**Written instruction**:
Extract the data lines below, unchanged, from the first line of the data through the line that contains "blue star at (1353, 378): moved", including both of those lines.

**Material provided**:
● ● ● ● ●
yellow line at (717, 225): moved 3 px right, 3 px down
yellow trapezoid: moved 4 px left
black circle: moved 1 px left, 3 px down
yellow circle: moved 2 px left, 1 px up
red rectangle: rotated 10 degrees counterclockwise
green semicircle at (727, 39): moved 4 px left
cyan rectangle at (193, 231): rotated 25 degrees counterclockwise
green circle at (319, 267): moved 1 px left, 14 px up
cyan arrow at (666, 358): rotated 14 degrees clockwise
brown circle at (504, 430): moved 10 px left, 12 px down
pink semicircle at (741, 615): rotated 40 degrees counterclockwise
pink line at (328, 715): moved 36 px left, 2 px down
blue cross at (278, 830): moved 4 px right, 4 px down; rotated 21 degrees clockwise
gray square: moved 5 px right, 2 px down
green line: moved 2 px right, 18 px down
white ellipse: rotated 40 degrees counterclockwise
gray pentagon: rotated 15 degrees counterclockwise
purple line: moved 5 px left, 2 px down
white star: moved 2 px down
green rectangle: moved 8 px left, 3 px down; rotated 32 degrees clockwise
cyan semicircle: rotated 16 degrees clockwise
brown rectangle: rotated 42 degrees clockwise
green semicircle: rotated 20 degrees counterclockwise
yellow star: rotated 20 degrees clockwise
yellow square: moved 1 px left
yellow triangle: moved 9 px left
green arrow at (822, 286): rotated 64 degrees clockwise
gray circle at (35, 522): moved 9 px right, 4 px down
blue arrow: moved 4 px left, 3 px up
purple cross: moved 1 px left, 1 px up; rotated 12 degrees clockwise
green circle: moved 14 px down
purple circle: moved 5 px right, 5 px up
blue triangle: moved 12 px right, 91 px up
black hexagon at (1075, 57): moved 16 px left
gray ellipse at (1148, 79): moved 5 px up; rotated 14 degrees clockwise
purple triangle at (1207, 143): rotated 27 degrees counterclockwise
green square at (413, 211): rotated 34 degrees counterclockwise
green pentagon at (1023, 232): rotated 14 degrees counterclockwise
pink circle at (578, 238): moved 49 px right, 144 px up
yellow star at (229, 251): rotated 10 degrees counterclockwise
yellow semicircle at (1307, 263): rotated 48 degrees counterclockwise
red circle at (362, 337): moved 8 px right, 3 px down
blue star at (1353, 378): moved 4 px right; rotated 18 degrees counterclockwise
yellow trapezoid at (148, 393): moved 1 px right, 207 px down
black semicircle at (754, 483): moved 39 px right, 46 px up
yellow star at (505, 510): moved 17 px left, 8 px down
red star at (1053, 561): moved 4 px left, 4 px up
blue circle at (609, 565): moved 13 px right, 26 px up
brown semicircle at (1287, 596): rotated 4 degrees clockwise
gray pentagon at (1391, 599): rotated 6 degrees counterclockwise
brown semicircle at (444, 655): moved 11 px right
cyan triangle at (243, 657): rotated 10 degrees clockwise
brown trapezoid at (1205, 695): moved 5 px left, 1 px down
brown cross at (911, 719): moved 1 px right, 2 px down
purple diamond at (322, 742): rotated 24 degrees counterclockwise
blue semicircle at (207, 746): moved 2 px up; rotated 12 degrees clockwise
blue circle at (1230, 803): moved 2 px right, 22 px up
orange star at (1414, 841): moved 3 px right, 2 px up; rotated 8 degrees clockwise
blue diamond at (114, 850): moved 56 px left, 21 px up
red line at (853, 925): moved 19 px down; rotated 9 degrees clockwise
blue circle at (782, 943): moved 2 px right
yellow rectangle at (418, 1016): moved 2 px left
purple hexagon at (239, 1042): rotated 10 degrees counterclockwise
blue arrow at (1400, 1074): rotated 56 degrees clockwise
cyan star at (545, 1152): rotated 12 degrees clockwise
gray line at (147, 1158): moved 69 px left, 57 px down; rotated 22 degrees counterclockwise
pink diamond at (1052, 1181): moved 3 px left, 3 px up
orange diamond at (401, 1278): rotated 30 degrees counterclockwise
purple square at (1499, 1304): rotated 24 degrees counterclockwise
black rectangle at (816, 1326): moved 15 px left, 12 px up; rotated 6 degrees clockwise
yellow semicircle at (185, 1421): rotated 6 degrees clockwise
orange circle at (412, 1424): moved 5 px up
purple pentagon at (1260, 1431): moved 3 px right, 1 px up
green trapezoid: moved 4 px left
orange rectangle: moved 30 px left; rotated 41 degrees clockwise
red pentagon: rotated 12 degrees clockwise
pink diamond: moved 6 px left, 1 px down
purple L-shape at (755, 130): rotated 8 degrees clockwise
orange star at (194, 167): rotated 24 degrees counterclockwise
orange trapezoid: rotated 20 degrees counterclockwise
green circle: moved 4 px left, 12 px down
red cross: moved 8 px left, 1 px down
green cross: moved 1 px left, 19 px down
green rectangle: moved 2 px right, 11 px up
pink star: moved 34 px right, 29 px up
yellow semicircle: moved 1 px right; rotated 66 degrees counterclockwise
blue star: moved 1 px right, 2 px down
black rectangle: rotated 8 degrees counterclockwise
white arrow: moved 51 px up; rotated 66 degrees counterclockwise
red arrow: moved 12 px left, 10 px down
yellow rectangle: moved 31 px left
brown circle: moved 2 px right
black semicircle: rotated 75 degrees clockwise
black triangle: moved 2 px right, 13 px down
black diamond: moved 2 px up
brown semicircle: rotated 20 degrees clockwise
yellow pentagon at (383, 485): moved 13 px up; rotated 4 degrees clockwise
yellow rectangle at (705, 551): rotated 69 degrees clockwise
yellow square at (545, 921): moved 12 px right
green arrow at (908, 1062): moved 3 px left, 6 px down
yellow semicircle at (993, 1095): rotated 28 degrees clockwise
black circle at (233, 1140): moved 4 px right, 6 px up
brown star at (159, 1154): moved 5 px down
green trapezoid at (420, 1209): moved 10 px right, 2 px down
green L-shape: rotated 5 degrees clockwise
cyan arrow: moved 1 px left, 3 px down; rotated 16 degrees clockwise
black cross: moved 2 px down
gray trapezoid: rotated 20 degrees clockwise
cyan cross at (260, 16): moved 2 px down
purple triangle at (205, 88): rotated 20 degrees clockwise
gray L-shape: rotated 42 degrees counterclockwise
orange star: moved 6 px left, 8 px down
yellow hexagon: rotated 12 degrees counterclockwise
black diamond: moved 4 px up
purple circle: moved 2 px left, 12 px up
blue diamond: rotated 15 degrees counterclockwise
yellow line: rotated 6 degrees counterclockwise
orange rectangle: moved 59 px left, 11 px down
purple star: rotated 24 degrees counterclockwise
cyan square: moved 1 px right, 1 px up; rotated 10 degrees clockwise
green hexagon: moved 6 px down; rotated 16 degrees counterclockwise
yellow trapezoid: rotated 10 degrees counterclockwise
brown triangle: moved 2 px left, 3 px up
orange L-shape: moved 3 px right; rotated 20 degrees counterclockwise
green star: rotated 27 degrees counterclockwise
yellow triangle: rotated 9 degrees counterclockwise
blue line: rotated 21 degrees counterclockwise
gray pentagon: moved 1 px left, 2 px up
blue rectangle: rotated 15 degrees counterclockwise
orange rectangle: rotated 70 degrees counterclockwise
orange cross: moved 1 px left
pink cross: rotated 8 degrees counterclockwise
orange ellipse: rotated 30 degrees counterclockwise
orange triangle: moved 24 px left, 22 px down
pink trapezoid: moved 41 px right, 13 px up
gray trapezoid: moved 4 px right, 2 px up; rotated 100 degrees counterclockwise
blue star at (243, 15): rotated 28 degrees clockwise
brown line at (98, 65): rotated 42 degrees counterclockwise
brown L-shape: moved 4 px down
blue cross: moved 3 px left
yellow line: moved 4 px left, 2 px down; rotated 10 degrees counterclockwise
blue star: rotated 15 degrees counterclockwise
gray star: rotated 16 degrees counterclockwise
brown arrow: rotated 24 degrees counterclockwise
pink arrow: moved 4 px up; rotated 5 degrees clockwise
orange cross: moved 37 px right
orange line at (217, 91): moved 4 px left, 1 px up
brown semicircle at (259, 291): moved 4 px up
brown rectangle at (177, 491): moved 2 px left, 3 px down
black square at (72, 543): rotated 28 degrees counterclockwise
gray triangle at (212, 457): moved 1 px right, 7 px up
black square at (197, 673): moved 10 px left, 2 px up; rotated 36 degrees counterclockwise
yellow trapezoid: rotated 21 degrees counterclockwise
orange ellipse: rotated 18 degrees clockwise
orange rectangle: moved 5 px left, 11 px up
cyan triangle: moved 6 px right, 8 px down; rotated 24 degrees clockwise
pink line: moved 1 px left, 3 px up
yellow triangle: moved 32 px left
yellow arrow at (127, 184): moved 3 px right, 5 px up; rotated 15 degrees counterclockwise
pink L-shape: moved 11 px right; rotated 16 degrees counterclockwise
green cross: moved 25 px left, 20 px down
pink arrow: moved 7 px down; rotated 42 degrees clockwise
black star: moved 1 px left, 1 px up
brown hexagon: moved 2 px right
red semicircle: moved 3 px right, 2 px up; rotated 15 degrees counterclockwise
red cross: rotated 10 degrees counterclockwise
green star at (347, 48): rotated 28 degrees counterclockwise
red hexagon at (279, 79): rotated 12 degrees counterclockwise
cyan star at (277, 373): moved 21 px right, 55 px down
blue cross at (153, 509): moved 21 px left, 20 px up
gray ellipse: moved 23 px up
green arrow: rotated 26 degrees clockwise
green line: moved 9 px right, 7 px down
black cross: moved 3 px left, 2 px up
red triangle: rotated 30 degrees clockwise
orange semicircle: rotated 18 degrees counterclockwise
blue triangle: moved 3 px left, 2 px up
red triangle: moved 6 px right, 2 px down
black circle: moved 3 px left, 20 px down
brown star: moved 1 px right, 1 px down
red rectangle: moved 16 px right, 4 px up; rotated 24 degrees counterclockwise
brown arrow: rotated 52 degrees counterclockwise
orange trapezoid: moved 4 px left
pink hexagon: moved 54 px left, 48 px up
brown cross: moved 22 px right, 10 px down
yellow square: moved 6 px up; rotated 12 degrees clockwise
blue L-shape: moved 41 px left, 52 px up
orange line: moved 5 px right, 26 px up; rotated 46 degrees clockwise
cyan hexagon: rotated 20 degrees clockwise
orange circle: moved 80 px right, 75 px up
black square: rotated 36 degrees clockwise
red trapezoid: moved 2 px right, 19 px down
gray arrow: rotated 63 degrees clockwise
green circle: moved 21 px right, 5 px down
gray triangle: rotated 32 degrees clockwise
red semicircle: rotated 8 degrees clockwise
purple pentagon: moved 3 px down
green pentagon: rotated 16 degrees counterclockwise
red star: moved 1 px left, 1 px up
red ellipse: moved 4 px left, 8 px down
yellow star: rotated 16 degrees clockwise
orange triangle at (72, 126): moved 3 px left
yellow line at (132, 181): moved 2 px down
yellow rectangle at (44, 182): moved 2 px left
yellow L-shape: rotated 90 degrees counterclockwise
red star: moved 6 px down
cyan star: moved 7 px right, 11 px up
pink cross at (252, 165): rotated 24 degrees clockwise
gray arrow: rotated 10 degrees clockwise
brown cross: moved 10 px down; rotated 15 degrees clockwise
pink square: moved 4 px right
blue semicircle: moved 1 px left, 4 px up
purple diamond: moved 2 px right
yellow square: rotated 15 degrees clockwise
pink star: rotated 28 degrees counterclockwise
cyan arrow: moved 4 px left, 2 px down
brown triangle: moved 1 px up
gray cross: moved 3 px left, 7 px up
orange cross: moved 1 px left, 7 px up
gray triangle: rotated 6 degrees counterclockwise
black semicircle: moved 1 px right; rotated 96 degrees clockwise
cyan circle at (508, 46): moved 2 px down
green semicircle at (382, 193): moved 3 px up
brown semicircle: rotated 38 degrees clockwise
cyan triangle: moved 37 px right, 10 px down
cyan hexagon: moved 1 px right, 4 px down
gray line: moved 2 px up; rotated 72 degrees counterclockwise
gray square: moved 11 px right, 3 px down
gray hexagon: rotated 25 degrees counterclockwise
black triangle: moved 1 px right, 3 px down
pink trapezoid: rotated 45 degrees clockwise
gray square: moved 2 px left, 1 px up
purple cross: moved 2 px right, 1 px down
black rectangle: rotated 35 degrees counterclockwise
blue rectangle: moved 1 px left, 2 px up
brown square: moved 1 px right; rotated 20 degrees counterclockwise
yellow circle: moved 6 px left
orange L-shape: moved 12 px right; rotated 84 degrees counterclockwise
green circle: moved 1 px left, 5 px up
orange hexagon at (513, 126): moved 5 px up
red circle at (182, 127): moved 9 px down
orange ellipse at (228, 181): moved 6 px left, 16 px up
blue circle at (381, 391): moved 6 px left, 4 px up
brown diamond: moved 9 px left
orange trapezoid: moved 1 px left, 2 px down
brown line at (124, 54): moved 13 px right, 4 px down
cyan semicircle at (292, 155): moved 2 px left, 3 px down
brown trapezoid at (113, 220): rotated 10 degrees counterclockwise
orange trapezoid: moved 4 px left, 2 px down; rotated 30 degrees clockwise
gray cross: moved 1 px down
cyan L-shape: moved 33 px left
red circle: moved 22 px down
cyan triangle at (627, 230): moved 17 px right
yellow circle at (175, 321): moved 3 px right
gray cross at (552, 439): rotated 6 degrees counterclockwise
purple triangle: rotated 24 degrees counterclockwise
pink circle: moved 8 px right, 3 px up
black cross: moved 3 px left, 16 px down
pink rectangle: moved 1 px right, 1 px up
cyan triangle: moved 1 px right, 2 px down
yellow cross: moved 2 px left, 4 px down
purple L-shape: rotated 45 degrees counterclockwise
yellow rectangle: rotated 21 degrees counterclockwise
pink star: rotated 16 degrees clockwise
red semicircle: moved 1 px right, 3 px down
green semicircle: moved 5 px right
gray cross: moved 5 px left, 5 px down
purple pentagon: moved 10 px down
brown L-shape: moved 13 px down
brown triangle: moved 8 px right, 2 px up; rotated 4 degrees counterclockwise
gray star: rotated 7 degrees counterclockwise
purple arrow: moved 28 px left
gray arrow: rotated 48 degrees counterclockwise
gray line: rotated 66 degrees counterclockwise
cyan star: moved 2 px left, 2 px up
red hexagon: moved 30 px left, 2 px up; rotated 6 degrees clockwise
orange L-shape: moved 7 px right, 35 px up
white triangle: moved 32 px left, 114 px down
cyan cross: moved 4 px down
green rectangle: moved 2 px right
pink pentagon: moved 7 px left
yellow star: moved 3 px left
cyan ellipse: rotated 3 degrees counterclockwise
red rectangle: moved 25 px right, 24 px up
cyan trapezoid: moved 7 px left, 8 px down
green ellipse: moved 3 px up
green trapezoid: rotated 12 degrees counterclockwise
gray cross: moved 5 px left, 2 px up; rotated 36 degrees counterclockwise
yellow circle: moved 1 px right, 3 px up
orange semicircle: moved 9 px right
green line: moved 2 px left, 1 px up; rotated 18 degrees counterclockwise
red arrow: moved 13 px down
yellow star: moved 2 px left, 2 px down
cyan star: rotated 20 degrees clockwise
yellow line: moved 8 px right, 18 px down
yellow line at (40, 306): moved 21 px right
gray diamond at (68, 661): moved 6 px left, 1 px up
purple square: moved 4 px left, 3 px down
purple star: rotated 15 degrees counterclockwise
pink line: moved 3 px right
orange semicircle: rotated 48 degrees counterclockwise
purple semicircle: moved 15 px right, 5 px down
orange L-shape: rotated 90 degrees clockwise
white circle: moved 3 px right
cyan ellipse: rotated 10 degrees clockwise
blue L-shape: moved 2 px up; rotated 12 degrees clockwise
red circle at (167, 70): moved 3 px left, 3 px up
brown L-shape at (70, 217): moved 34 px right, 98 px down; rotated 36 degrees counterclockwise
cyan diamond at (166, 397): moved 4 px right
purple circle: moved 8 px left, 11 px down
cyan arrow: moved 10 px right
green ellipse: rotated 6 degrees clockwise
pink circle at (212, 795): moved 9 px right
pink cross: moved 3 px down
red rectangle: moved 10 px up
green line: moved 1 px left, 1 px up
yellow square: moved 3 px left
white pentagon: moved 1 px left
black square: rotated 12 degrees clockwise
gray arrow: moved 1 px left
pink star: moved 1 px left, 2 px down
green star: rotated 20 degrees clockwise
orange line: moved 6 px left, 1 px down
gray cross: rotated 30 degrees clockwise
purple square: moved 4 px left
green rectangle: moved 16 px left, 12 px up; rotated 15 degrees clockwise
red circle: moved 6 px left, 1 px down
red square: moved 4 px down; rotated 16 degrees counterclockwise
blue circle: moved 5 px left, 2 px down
● ● ● ● ●
**Solved exercise**:
yellow line at (717, 225): moved 3 px right, 3 px down
yellow trapezoid: moved 4 px left
black circle: moved 1 px left, 3 px down
yellow circle: moved 2 px left, 1 px up
red rectangle: rotated 10 degrees counterclockwise
green semicircle at (727, 39): moved 4 px left
cyan rectangle at (193, 231): rotated 25 degrees counterclockwise
green circle at (319, 267): moved 1 px left, 14 px up
cyan arrow at (666, 358): rotated 14 degrees clockwise
brown circle at (504, 430): moved 10 px left, 12 px down
pink semicircle at (741, 615): rotated 40 degrees counterclockwise
pink line at (328, 715): moved 36 px left, 2 px down
blue cross at (278, 830): moved 4 px right, 4 px down; rotated 21 degrees clockwise
gray square: moved 5 px right, 2 px down
green line: moved 2 px right, 18 px down
white ellipse: rotated 40 degrees counterclockwise
gray pentagon: rotated 15 degrees counterclockwise
purple line: moved 5 px left, 2 px down
white star: moved 2 px down
green rectangle: moved 8 px left, 3 px down; rotated 32 degrees clockwise
cyan semicircle: rotated 16 degrees clockwise
brown rectangle: rotated 42 degrees clockwise
green semicircle: rotated 20 degrees counterclockwise
yellow star: rotated 20 degrees clockwise
yellow square: moved 1 px left
yellow triangle: moved 9 px left
green arrow at (822, 286): rotated 64 degrees clockwise
gray circle at (35, 522): moved 9 px right, 4 px down
blue arrow: moved 4 px left, 3 px up
purple cross: moved 1 px left, 1 px up; rotated 12 degrees clockwise
green circle: moved 14 px down
purple circle: moved 5 px right, 5 px up
blue triangle: moved 12 px right, 91 px up
black hexagon at (1075, 57): moved 16 px left
gray ellipse at (1148, 79): moved 5 px up; rotated 14 degrees clockwise
purple triangle at (1207, 143): rotated 27 degrees counterclockwise
green square at (413, 211): rotated 34 degrees counterclockwise
green pentagon at (1023, 232): rotated 14 degrees counterclockwise
pink circle at (578, 238): moved 49 px right, 144 px up
yellow star at (229, 251): rotated 10 degrees counterclockwise
yellow semicircle at (1307, 263): rotated 48 degrees counterclockwise
red circle at (362, 337): moved 8 px right, 3 px down
blue star at (1353, 378): moved 4 px right; rotated 18 degrees counterclockwise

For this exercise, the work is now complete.